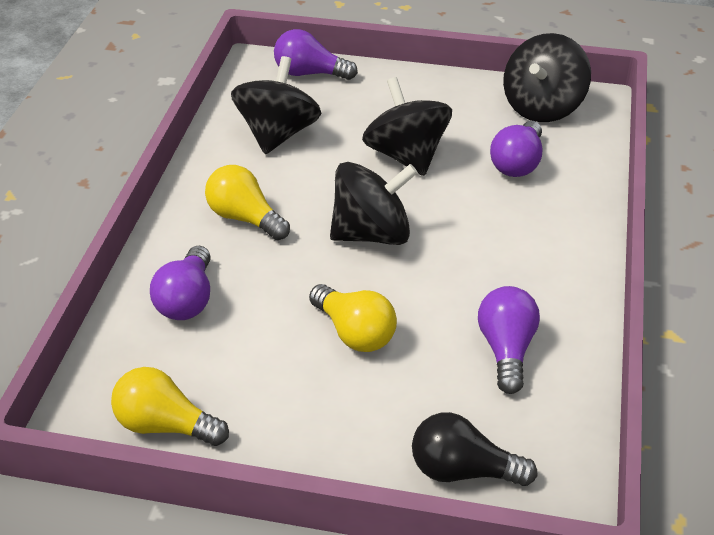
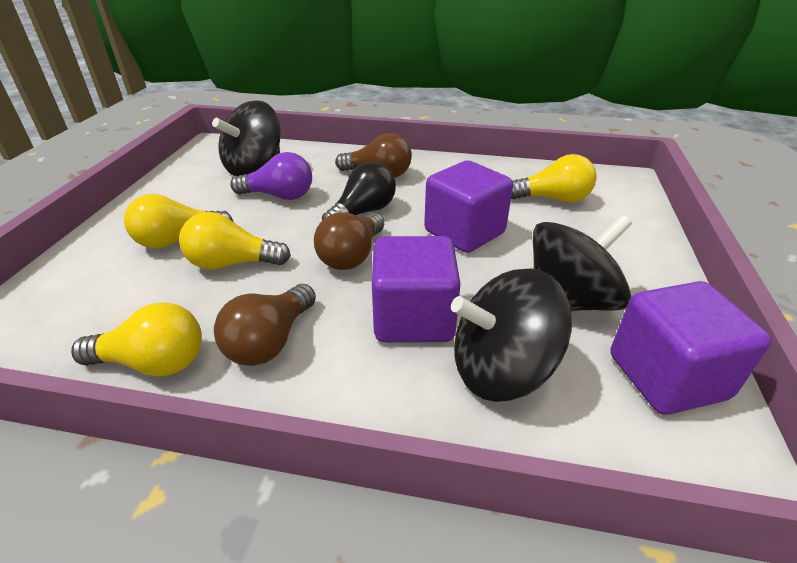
black spinning top: 4 -> 3
brown light bulb: 0 -> 3
purple cube: 0 -> 3
purple light bulb: 4 -> 1
yellow light bulb: 3 -> 4

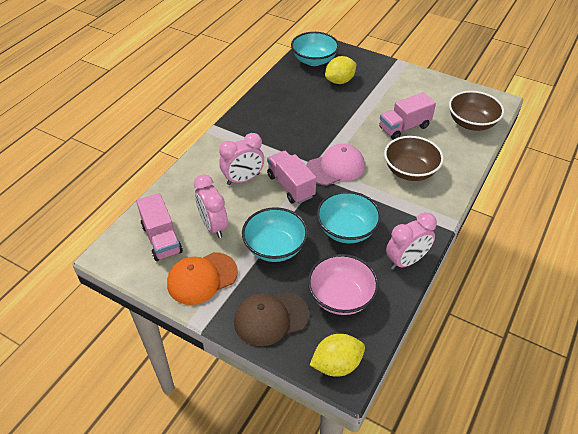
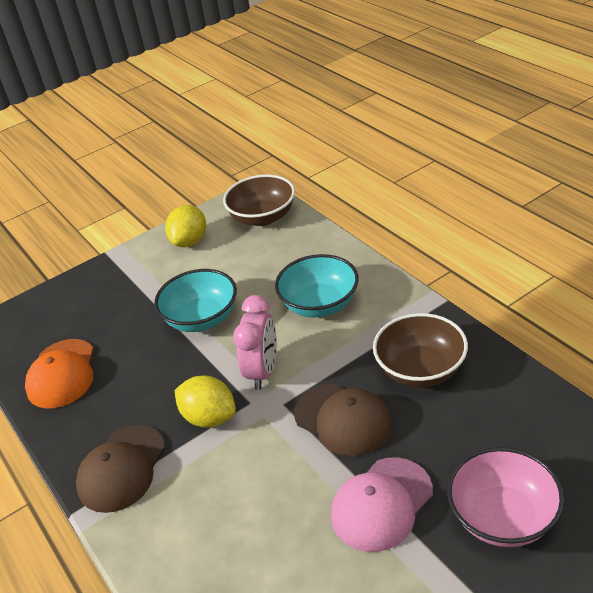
brown cap: 1 -> 2
pink clock: 3 -> 1
pink truck: 3 -> 0
turquoise bowl: 3 -> 2

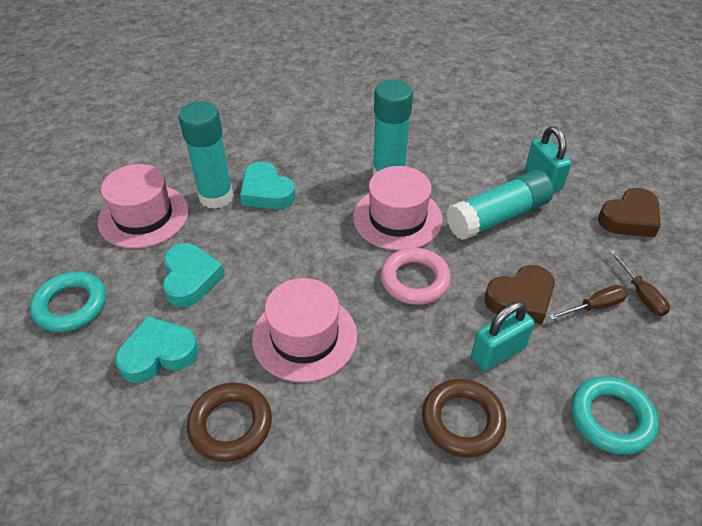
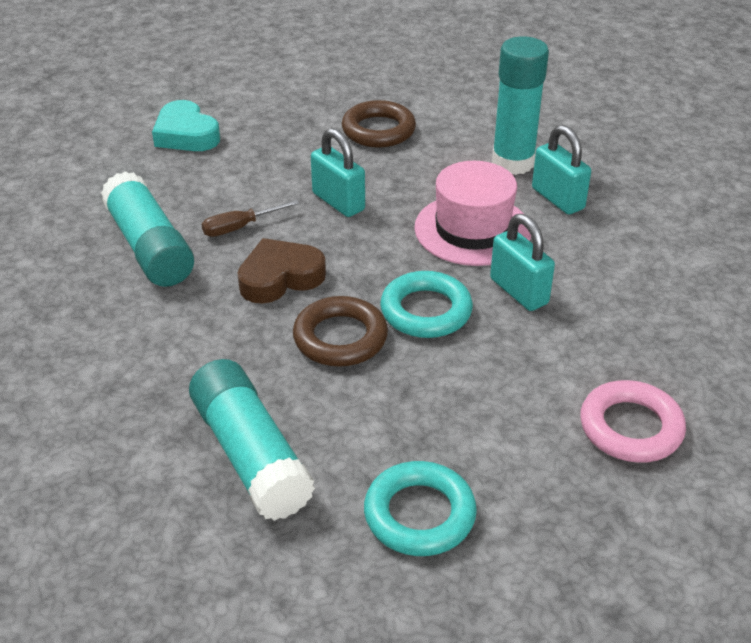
brown heart: 2 -> 1
brown screwdriver: 2 -> 1
pink hat: 3 -> 1
turquoise heart: 3 -> 1
turquoise padlock: 2 -> 3

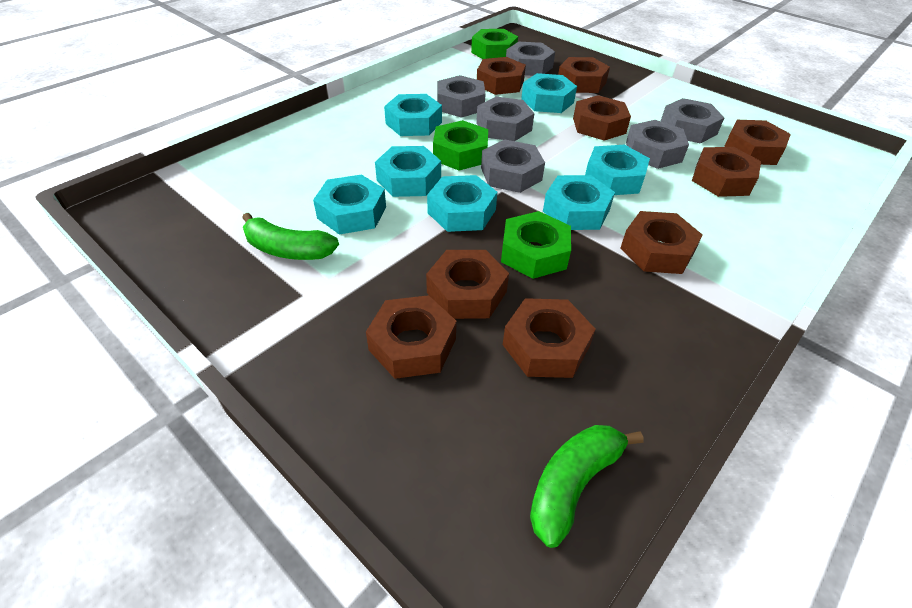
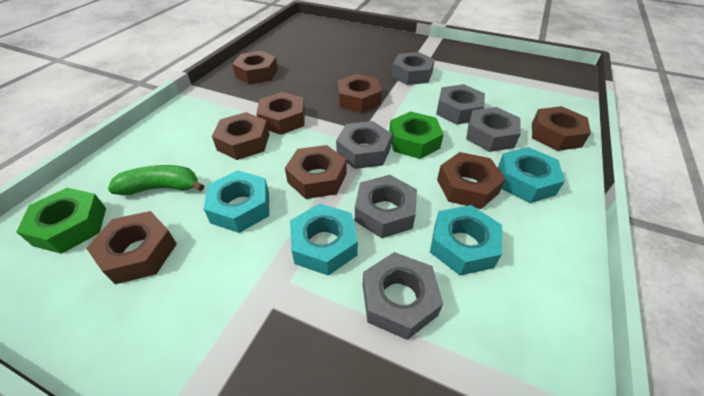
brown nut: 9 -> 8
green banana: 2 -> 1
green nut: 3 -> 2
turquoise nut: 7 -> 4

DESCRIPTION OF THE TASK =
An exact copy of every line above is needed, without the images.

OUTPUT FOR THIS TASK =
black spinning top: 4 -> 3
brown light bulb: 0 -> 3
purple cube: 0 -> 3
purple light bulb: 4 -> 1
yellow light bulb: 3 -> 4

brown cap: 1 -> 2
pink clock: 3 -> 1
pink truck: 3 -> 0
turquoise bowl: 3 -> 2

brown heart: 2 -> 1
brown screwdriver: 2 -> 1
pink hat: 3 -> 1
turquoise heart: 3 -> 1
turquoise padlock: 2 -> 3

brown nut: 9 -> 8
green banana: 2 -> 1
green nut: 3 -> 2
turquoise nut: 7 -> 4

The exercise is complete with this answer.